> [MATERIAL SHOWN]:
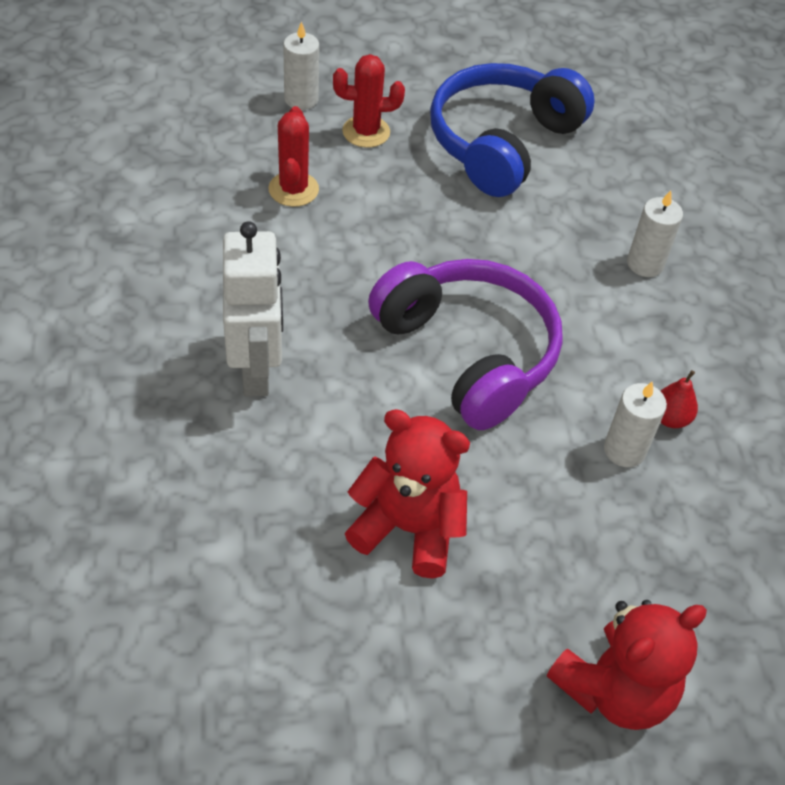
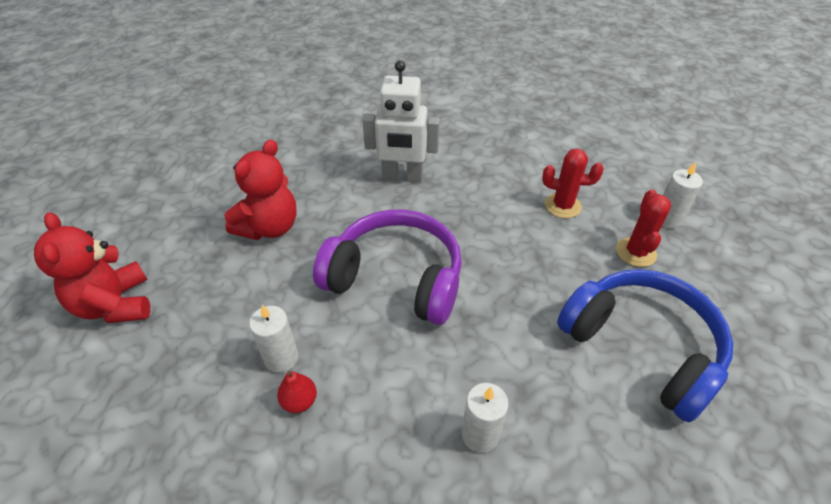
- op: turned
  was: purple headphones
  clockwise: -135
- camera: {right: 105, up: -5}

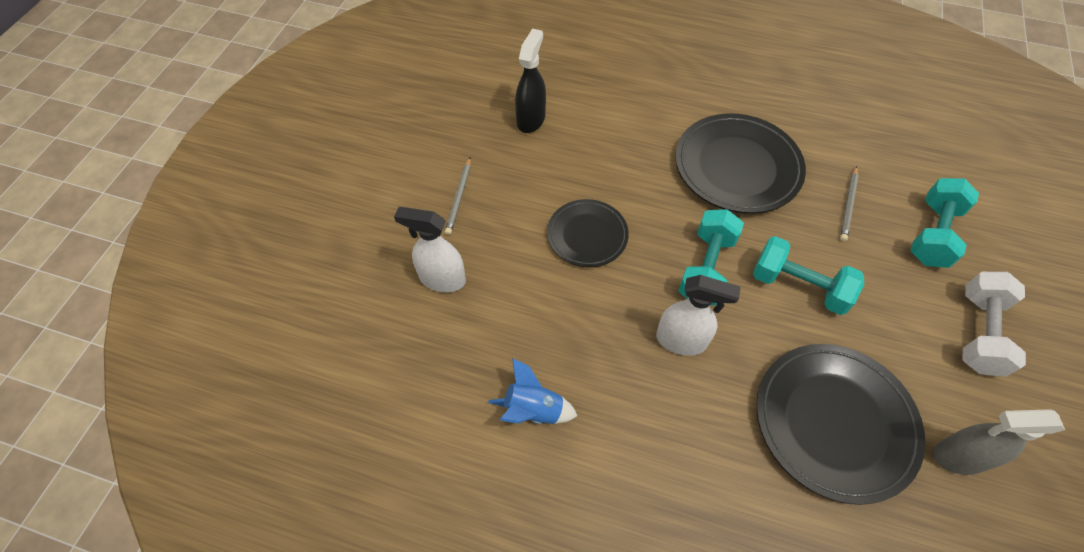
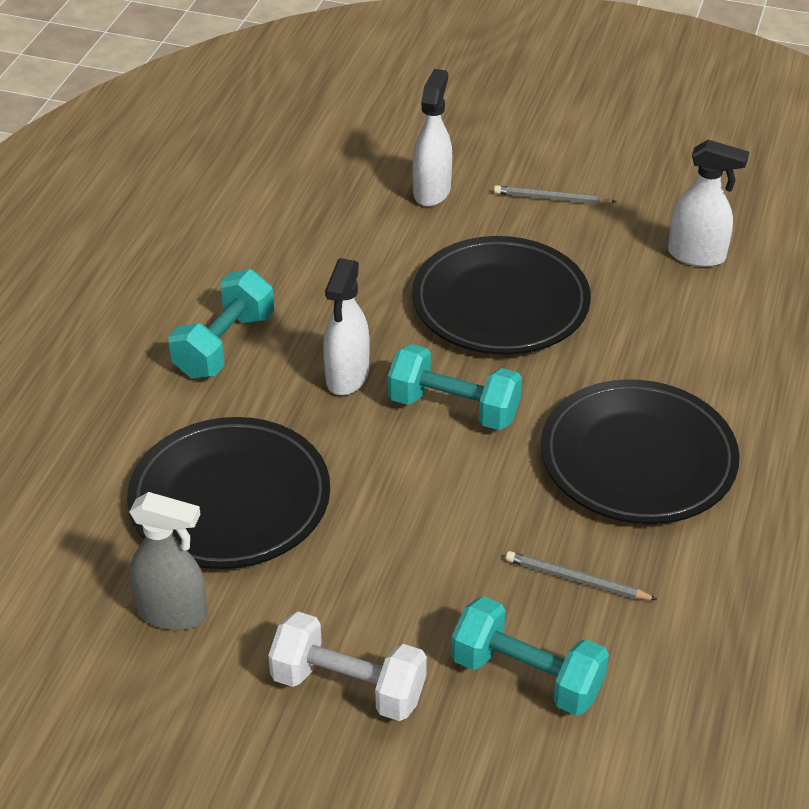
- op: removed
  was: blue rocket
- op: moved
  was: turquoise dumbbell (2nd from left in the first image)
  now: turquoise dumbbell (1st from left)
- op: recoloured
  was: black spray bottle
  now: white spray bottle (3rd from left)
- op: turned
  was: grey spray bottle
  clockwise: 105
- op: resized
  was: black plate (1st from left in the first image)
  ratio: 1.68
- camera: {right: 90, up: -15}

> [TASK STATEMENT]: All entries need to be duplicated exactly, apart from the images.

> [TASK SOLUTION]:
- op: turned
  was: purple headphones
  clockwise: -135
- camera: {right: 105, up: -5}

- op: removed
  was: blue rocket
- op: moved
  was: turquoise dumbbell (2nd from left in the first image)
  now: turquoise dumbbell (1st from left)
- op: recoloured
  was: black spray bottle
  now: white spray bottle (3rd from left)
- op: turned
  was: grey spray bottle
  clockwise: 105
- op: resized
  was: black plate (1st from left in the first image)
  ratio: 1.68
- camera: {right: 90, up: -15}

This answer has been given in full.